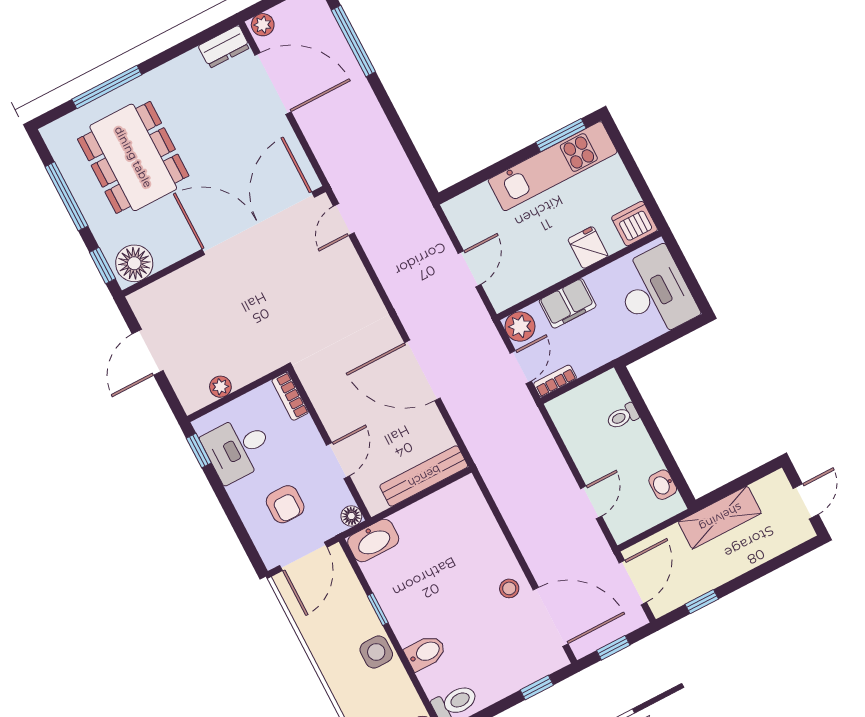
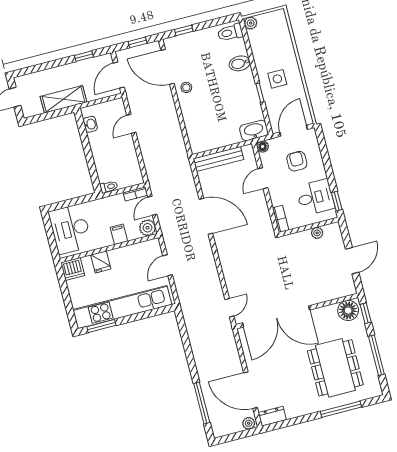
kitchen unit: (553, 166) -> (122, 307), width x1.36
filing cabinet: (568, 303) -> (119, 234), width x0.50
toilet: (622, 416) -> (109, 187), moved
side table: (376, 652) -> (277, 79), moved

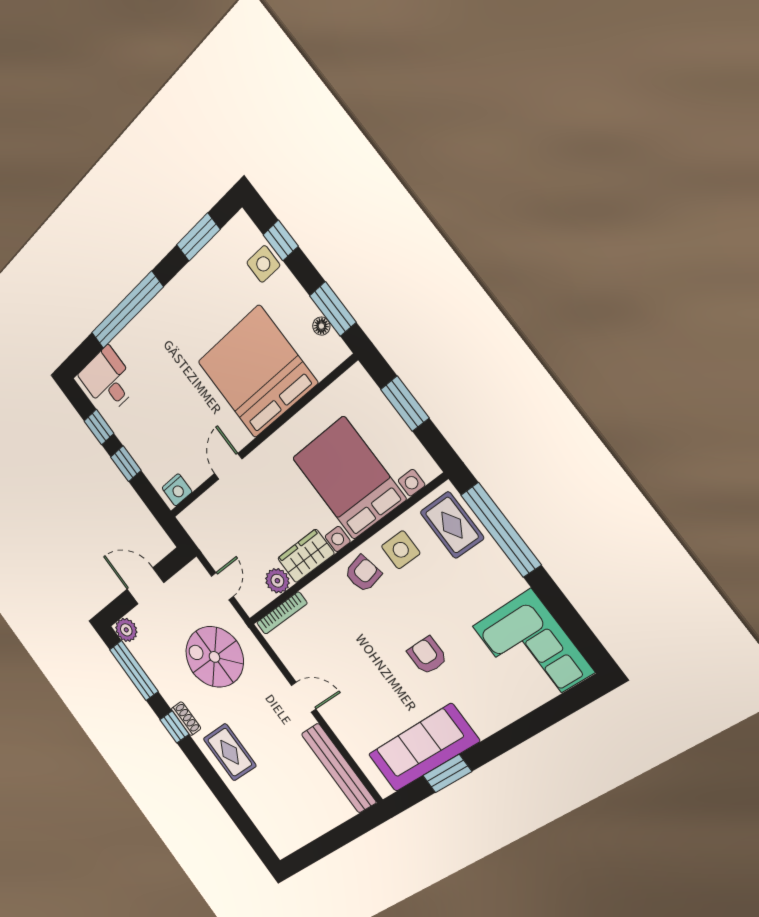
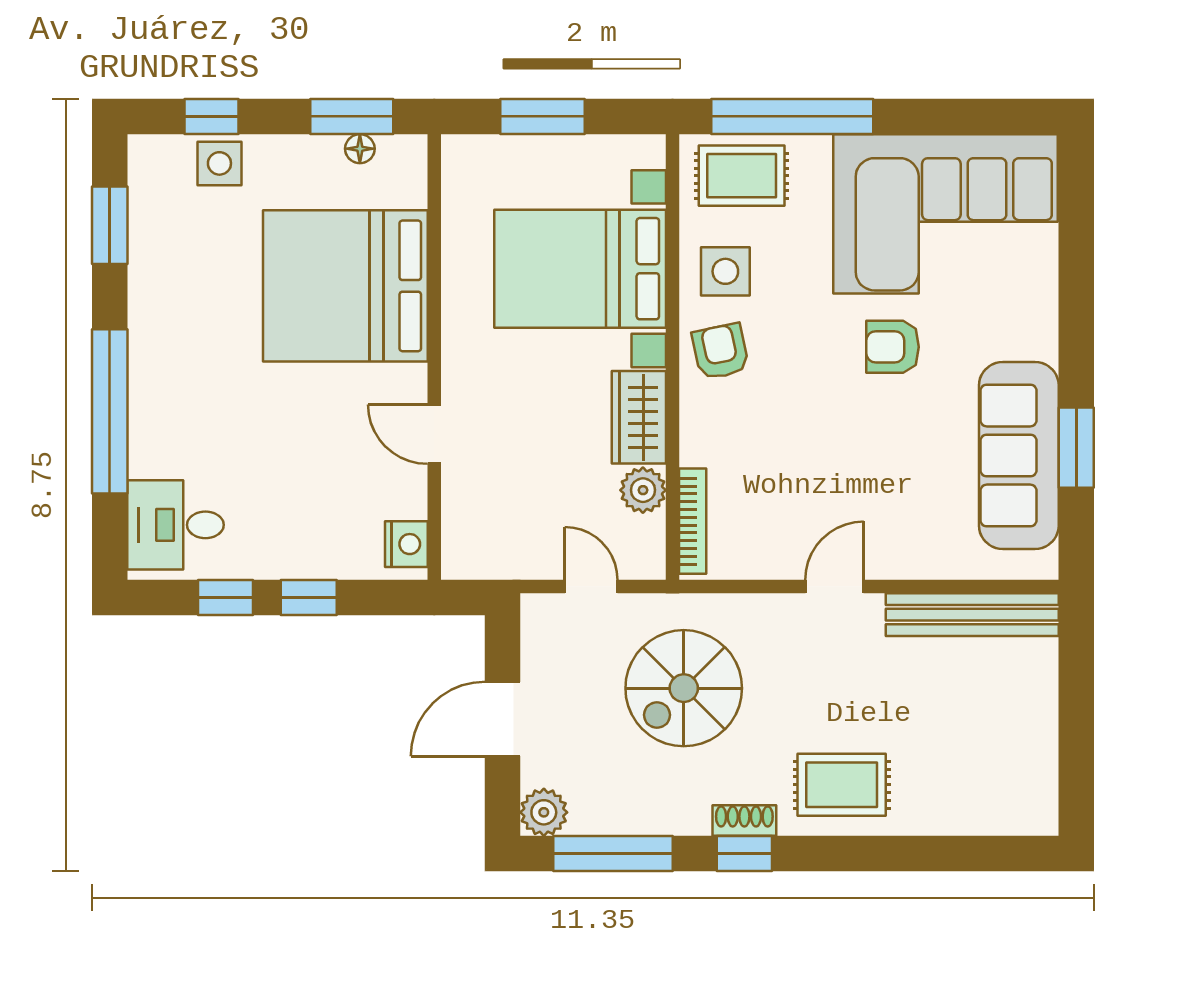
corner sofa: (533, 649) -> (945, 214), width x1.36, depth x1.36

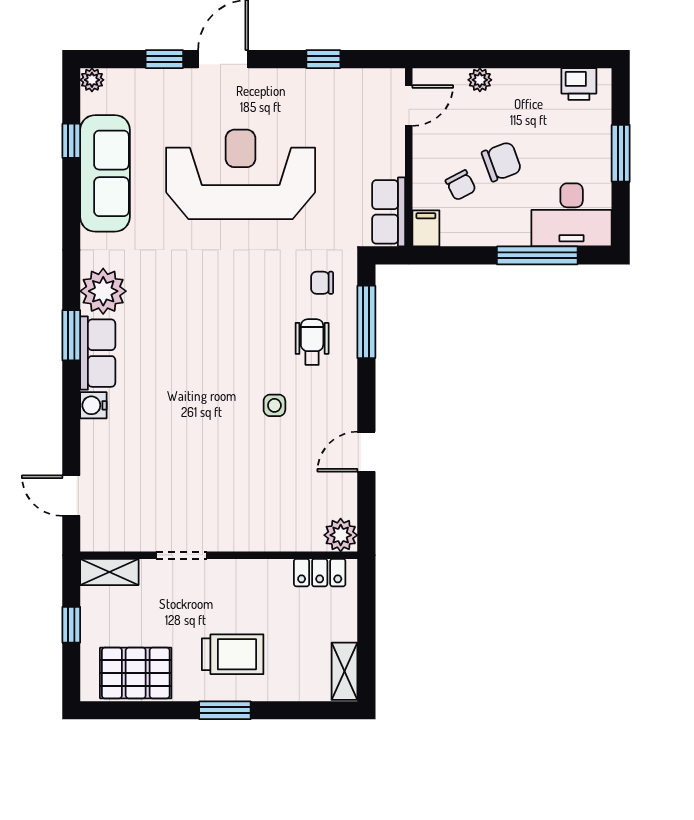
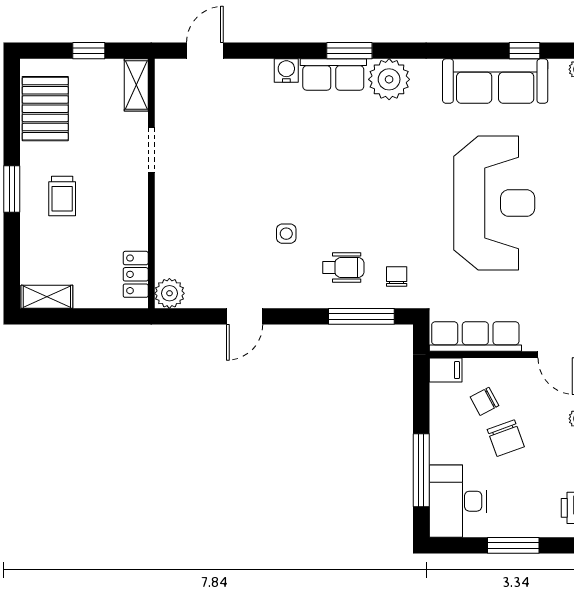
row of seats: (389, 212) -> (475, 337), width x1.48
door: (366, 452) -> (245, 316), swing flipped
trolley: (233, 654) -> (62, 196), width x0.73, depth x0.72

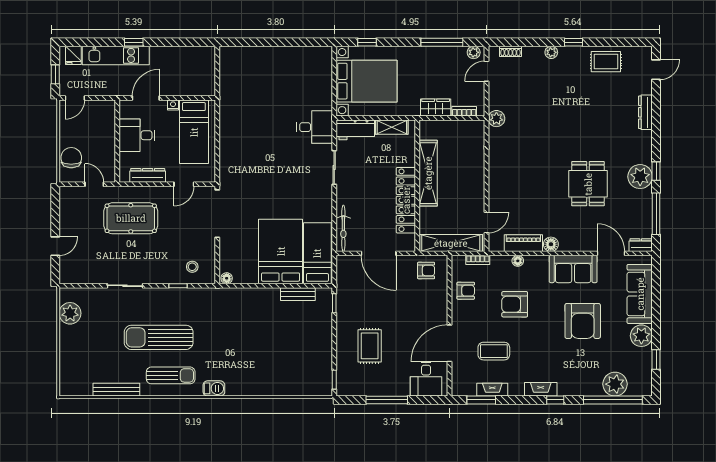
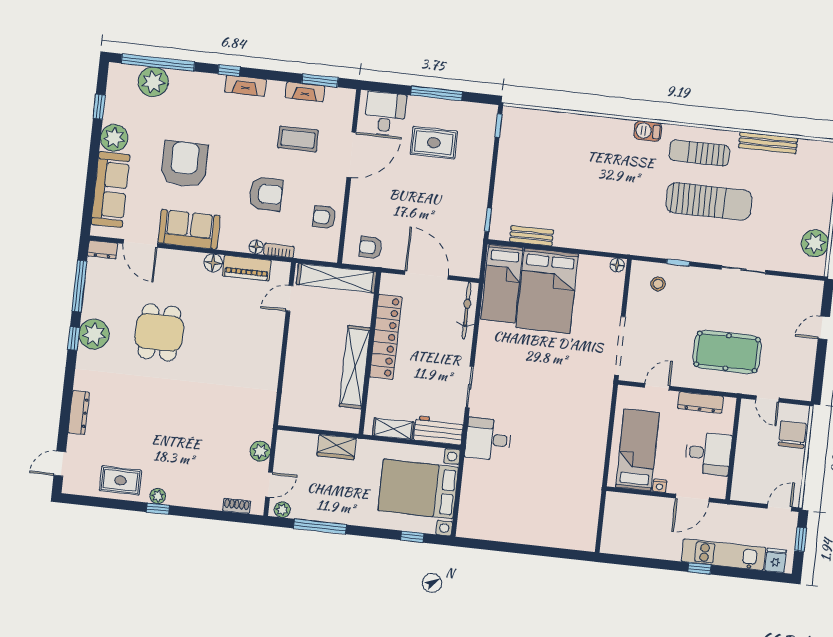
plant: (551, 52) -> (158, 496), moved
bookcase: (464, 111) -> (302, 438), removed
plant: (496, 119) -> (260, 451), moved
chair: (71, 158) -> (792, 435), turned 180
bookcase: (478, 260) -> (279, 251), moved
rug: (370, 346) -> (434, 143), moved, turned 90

**********

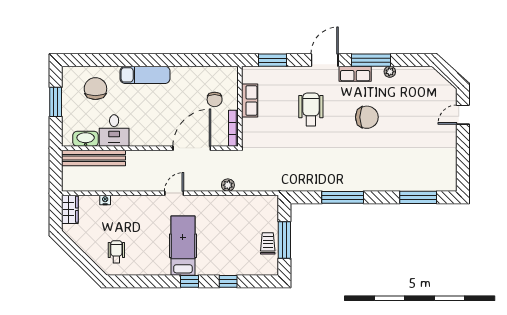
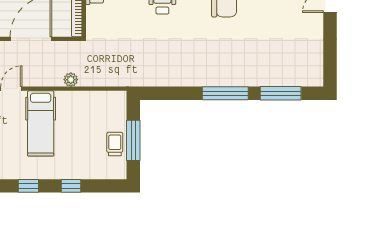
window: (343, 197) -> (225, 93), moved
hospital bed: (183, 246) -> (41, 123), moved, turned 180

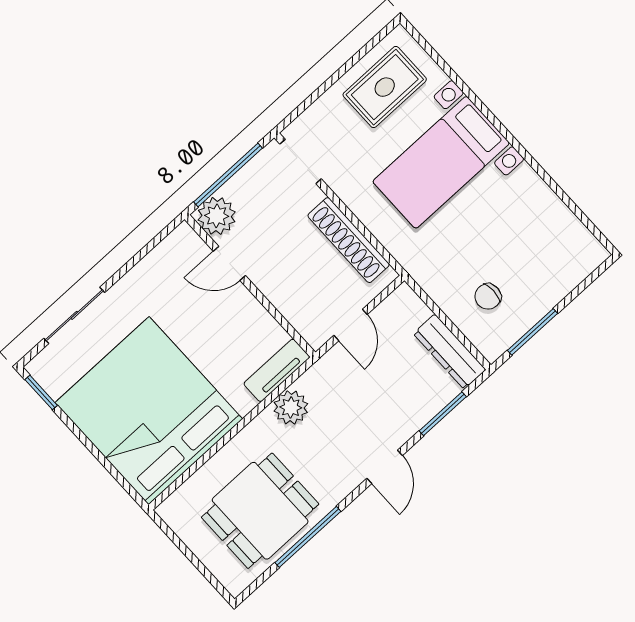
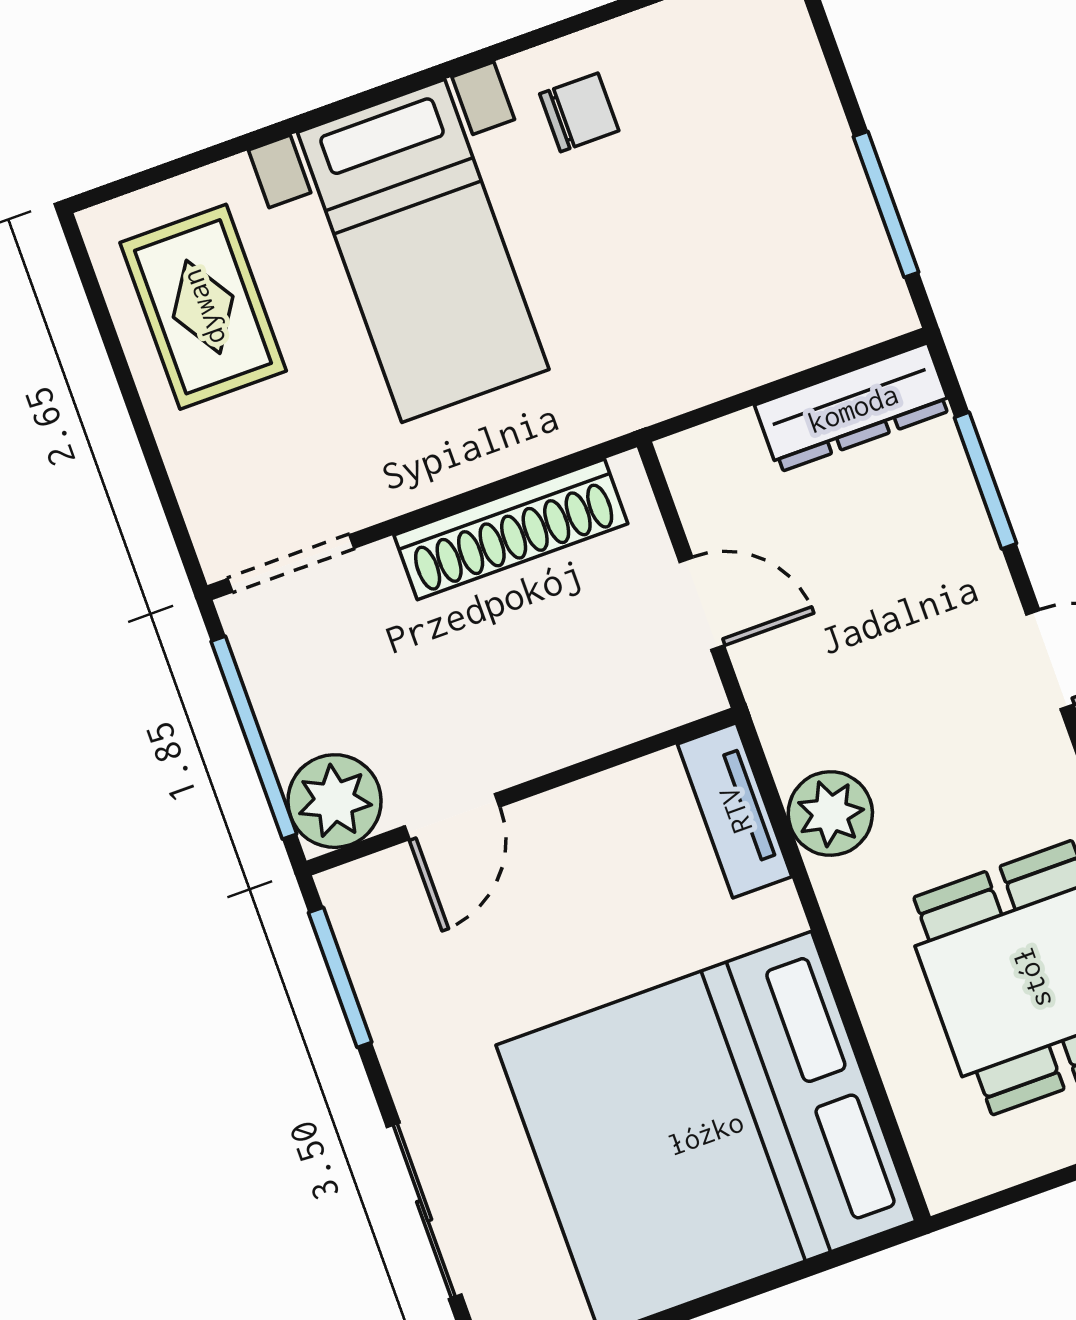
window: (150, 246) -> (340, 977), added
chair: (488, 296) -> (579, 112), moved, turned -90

**********

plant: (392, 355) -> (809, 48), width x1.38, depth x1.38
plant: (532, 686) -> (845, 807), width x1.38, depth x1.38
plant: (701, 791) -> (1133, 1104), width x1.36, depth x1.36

**********

Try it
For this exercise, transcribe exactly the part of the records above that opens with the line containing "kitchen unit: (553, 166)" and closes with the one containing "row of seats: (389, 212)". Pictures are not part of the copy.

Written response
kitchen unit: (553, 166) -> (122, 307), width x1.36
filing cabinet: (568, 303) -> (119, 234), width x0.50
toilet: (622, 416) -> (109, 187), moved
side table: (376, 652) -> (277, 79), moved

corner sofa: (533, 649) -> (945, 214), width x1.36, depth x1.36

row of seats: (389, 212) -> (475, 337), width x1.48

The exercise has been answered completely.